BRIEF: Of the lines in the material below, print only those from the one containing "camera: 15 degrees left, 5 degrees down" to the one containing "(454, 655) = (440, 573): green eraser -> none", ends included, exactly as written and without pictures.

DATA EXCERPTS:
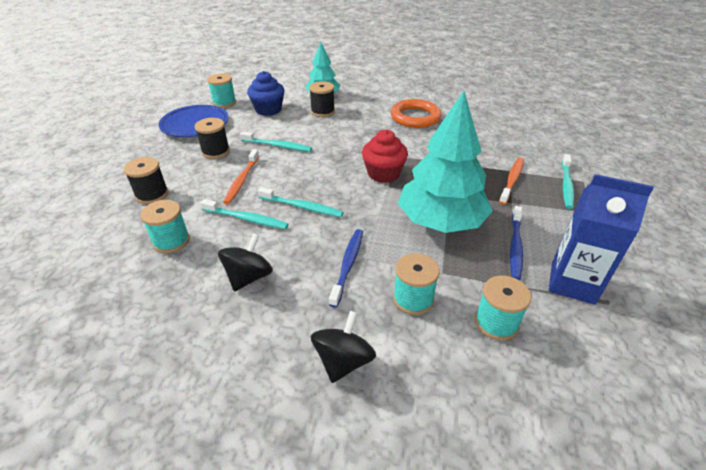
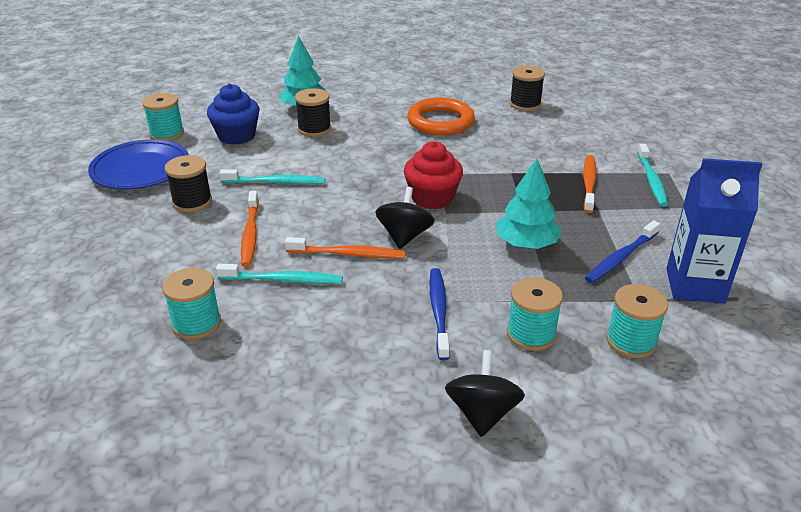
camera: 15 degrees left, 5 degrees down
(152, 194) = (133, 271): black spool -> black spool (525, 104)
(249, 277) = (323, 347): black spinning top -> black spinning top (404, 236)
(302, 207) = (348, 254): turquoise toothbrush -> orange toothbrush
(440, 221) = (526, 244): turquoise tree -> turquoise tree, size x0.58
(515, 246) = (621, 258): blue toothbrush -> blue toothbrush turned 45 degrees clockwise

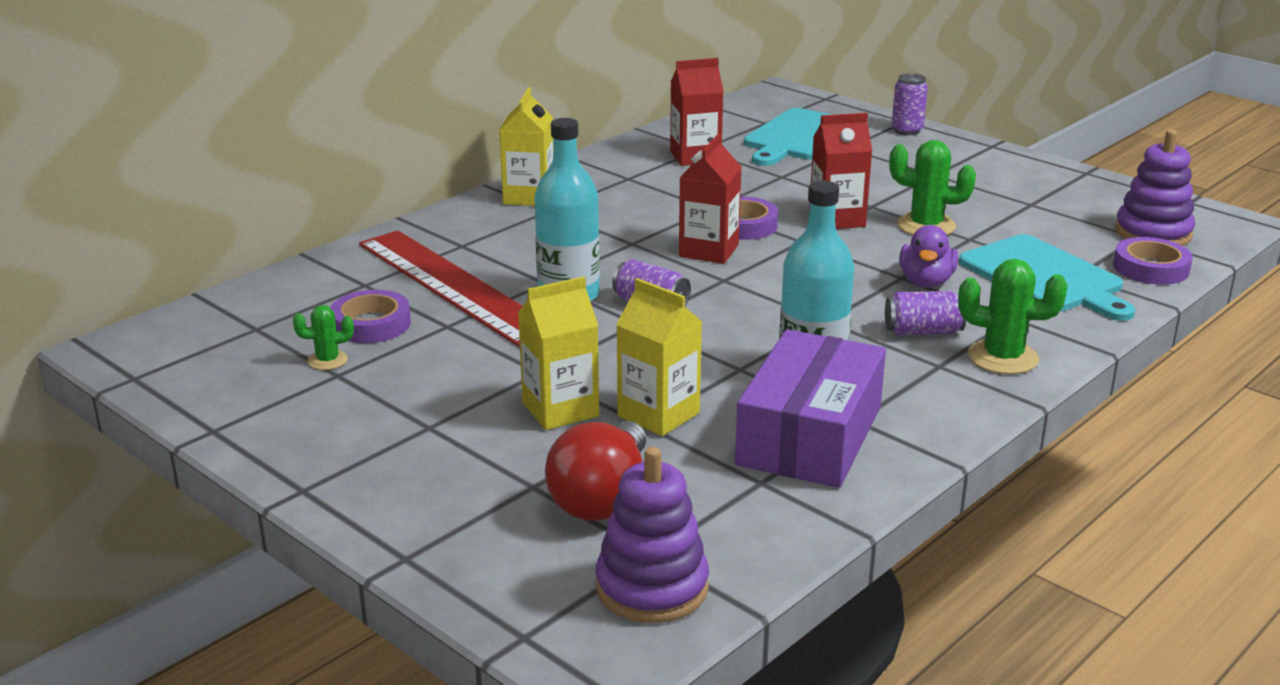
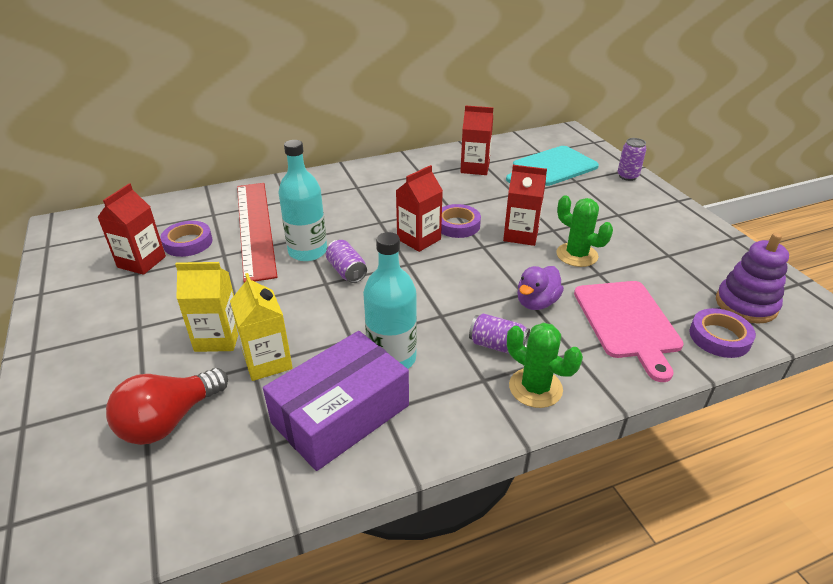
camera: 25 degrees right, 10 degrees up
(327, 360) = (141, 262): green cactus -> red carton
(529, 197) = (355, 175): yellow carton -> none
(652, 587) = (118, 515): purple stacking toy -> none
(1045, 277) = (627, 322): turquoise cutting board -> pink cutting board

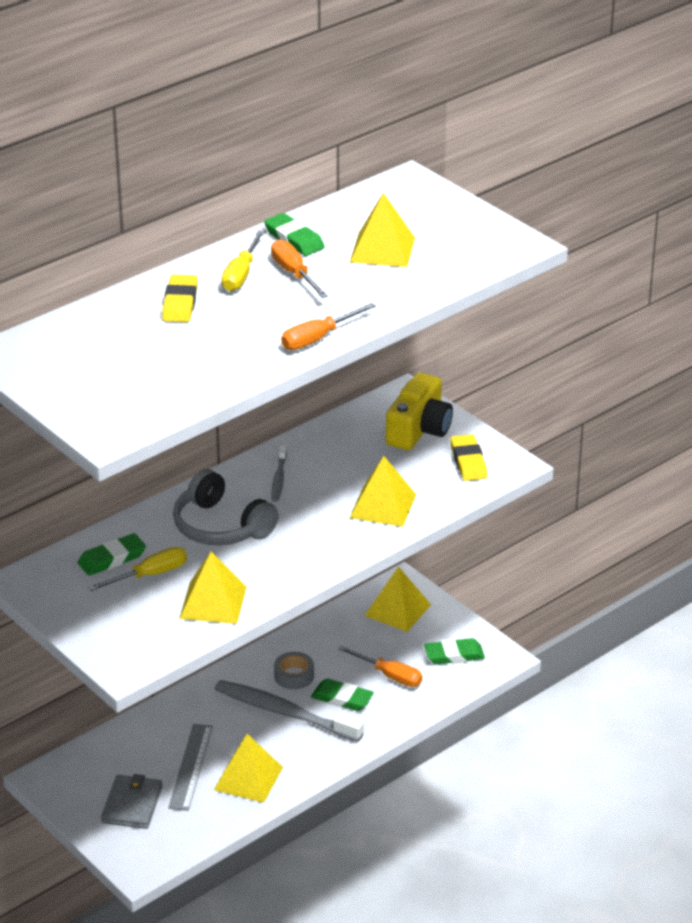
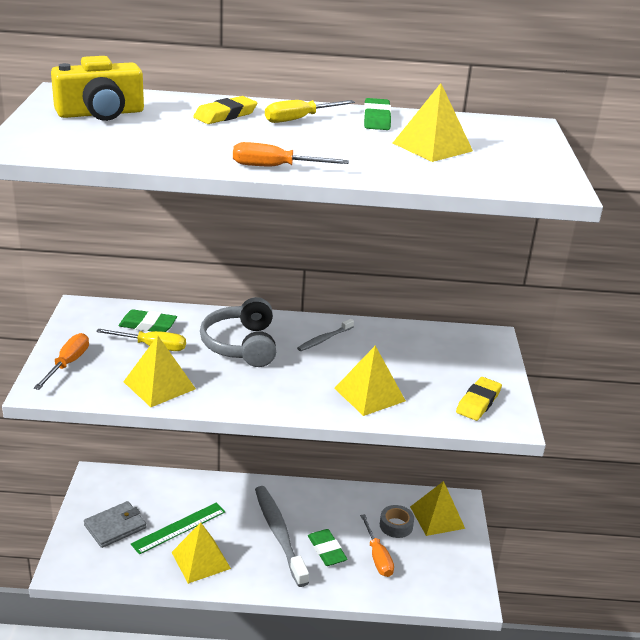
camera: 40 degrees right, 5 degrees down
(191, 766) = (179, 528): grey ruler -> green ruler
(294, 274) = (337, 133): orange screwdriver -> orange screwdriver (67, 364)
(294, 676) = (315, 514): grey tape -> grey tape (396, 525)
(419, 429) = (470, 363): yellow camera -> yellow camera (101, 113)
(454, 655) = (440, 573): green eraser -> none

* * *

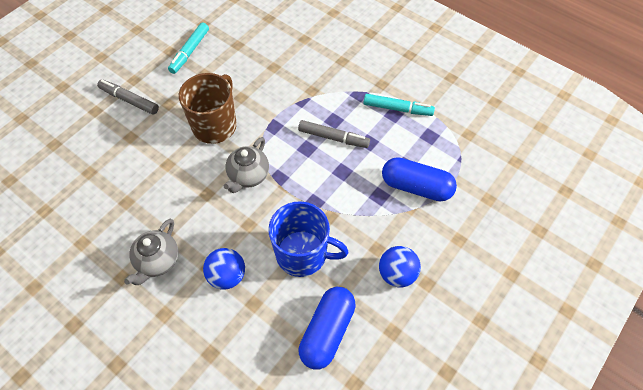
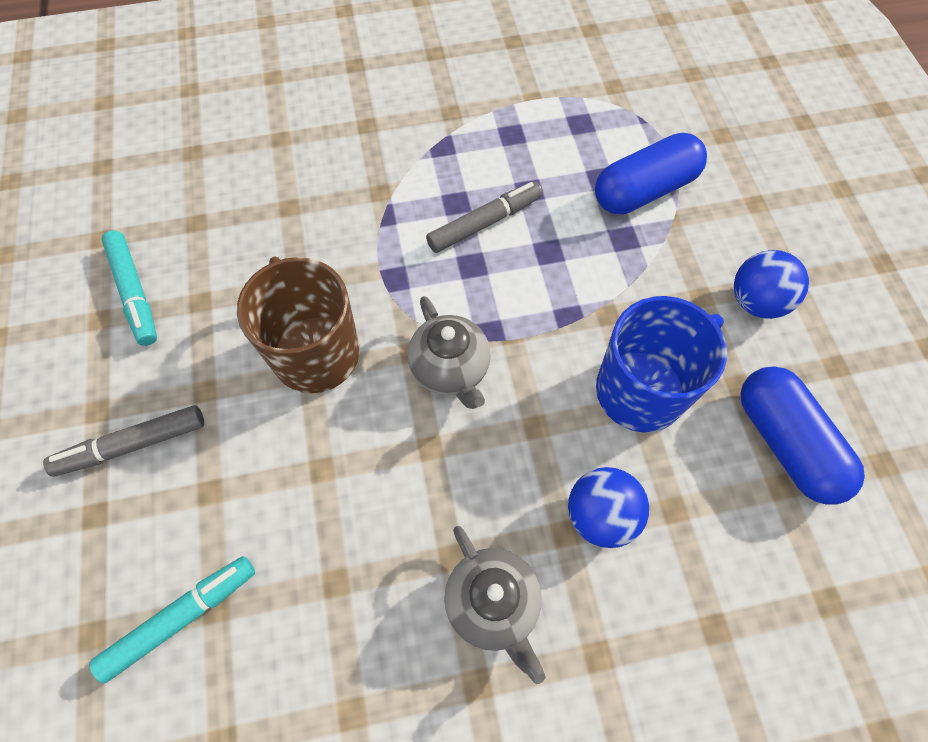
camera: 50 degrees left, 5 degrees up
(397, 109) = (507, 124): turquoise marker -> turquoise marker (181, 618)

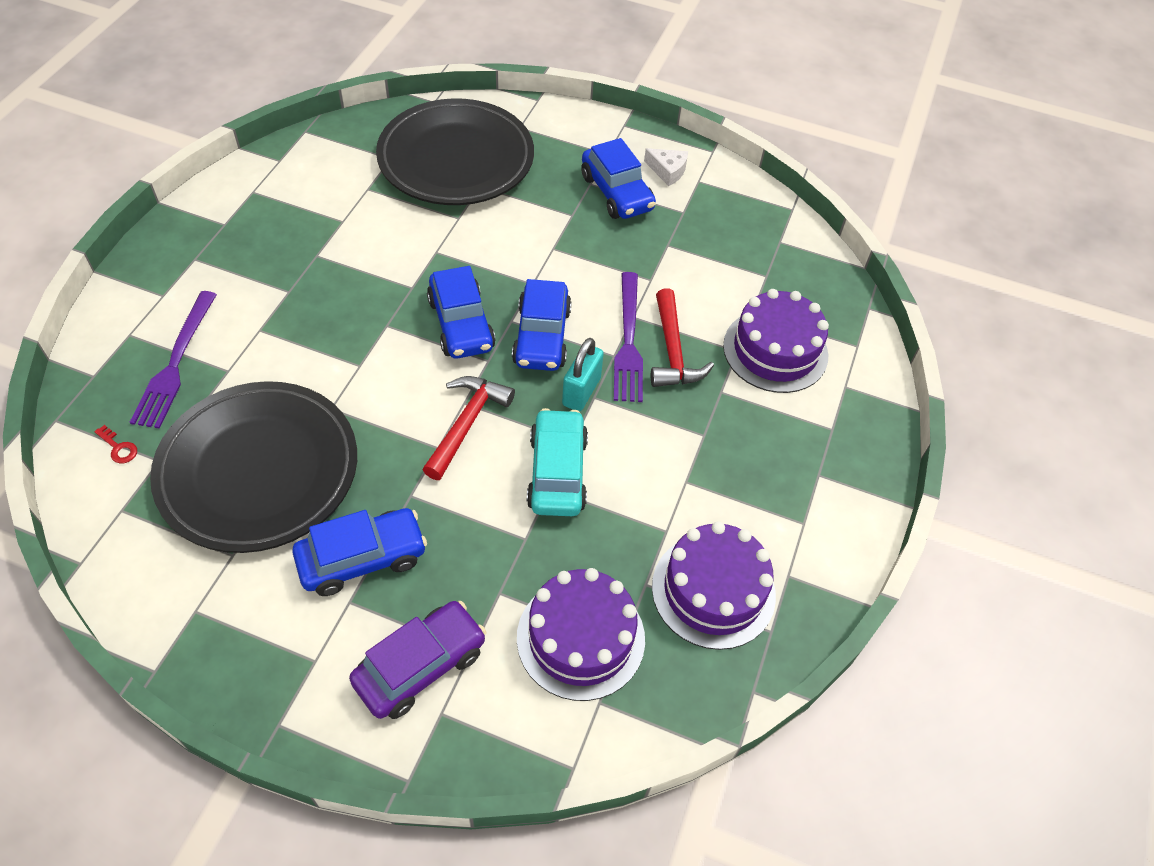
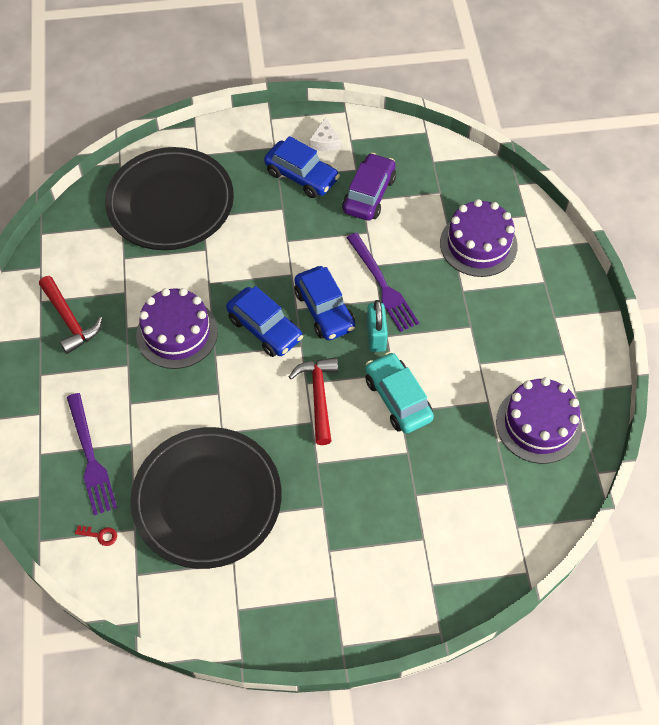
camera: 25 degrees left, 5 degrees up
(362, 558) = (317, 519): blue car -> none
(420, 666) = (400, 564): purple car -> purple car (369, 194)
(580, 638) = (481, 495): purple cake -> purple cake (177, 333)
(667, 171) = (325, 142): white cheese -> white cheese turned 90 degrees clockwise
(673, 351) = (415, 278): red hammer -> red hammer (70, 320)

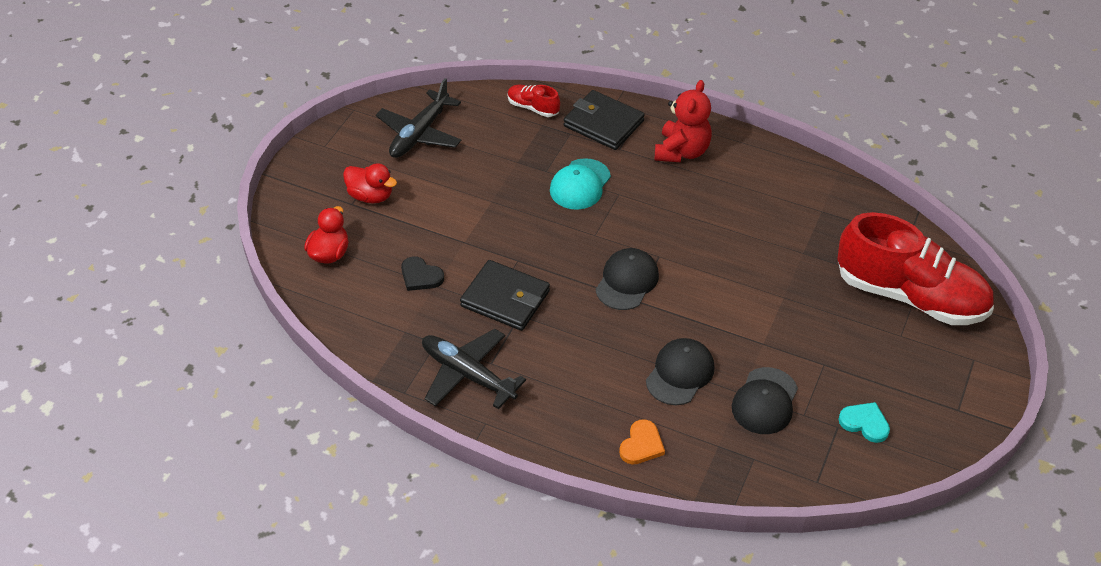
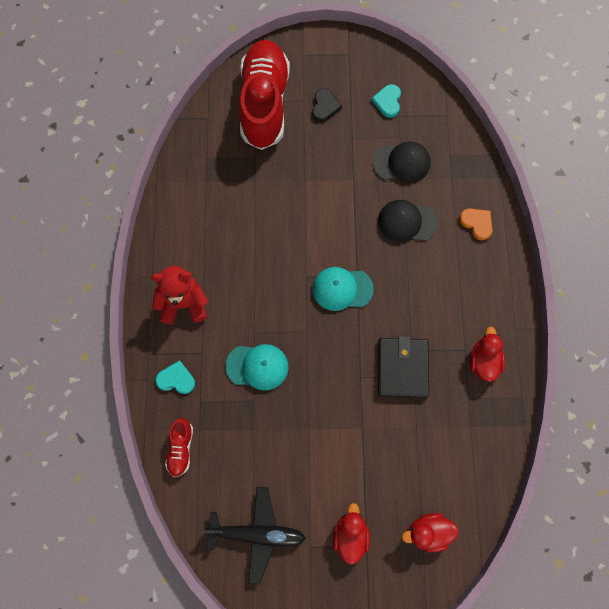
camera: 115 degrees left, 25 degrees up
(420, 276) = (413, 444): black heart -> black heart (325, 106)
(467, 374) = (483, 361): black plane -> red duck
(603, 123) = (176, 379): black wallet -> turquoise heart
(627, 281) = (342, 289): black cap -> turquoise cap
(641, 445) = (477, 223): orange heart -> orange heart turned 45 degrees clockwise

==

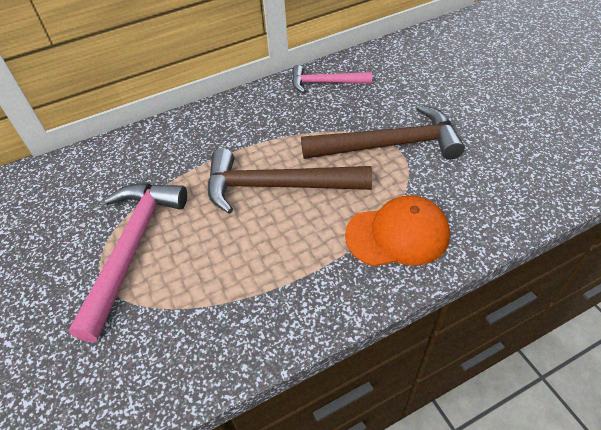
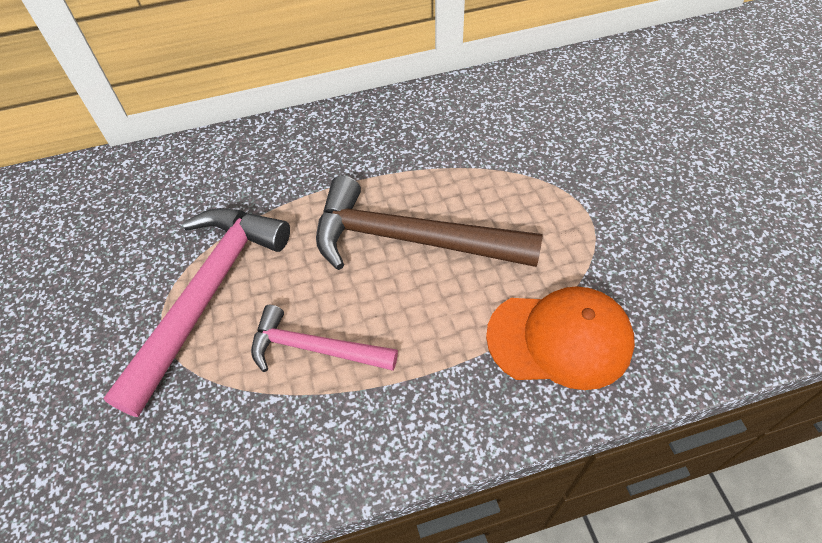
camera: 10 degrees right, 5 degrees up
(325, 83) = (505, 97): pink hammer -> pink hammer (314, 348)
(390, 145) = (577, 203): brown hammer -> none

ANSWER AREA:
camera: 15 degrees left, 5 degrees down
(152, 194) = (133, 271): black spool -> black spool (525, 104)
(249, 277) = (323, 347): black spinning top -> black spinning top (404, 236)
(302, 207) = (348, 254): turquoise toothbrush -> orange toothbrush
(440, 221) = (526, 244): turquoise tree -> turquoise tree, size x0.58
(515, 246) = (621, 258): blue toothbrush -> blue toothbrush turned 45 degrees clockwise

camera: 25 degrees right, 10 degrees up
(327, 360) = (141, 262): green cactus -> red carton
(529, 197) = (355, 175): yellow carton -> none
(652, 587) = (118, 515): purple stacking toy -> none
(1045, 277) = (627, 322): turquoise cutting board -> pink cutting board

camera: 40 degrees right, 5 degrees down
(191, 766) = (179, 528): grey ruler -> green ruler
(294, 274) = (337, 133): orange screwdriver -> orange screwdriver (67, 364)
(294, 676) = (315, 514): grey tape -> grey tape (396, 525)
(419, 429) = (470, 363): yellow camera -> yellow camera (101, 113)
(454, 655) = (440, 573): green eraser -> none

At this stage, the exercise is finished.